Give back exactly the stretch of data below from the line holding "(347, 98) = (281, 88): green" through the line holding "(454, 161) = (390, 87): black gift -> none", both ends included, and leave the remaining lines out.

DATA Block Start

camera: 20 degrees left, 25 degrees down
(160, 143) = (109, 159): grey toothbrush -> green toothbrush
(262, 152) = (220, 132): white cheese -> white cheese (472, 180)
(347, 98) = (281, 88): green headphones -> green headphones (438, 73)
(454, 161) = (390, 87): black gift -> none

DATA Block End
DATA Block Start

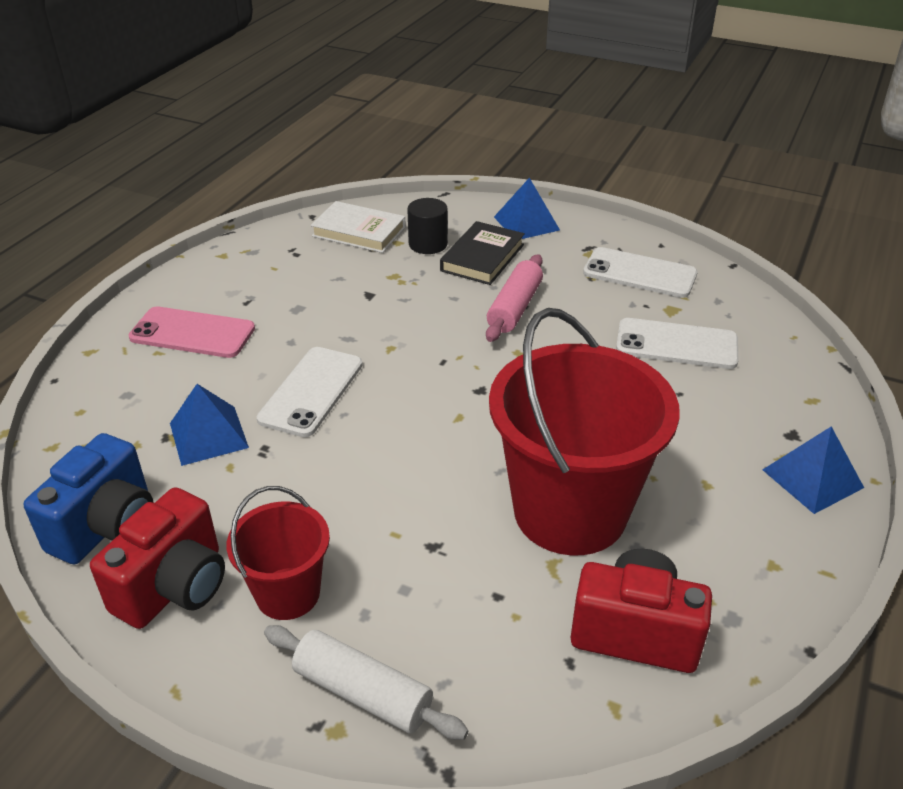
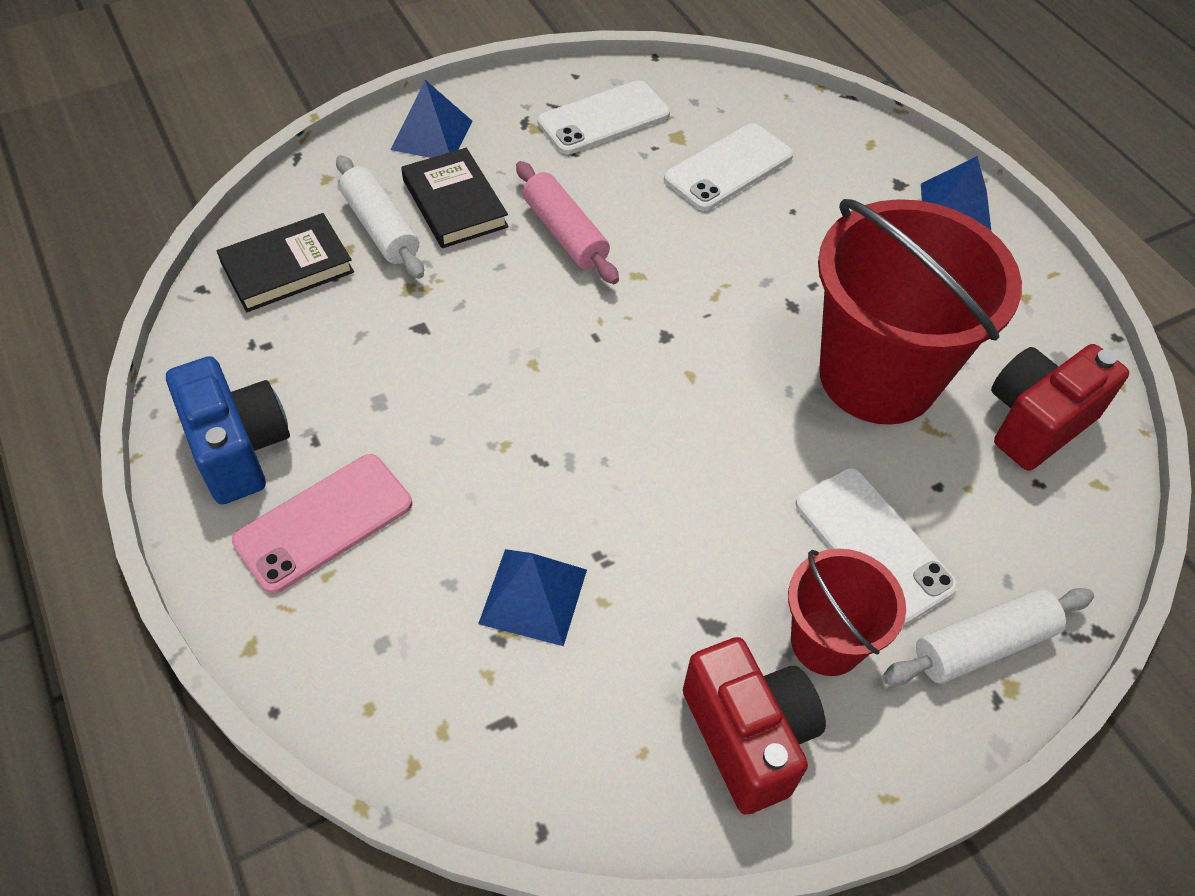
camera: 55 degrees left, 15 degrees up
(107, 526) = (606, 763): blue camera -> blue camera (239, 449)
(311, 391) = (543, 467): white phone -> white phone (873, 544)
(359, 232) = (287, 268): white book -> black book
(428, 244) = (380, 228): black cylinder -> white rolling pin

DATA Block End

RESULT:
(347, 98) = (281, 88): green headphones -> green headphones (438, 73)
(454, 161) = (390, 87): black gift -> none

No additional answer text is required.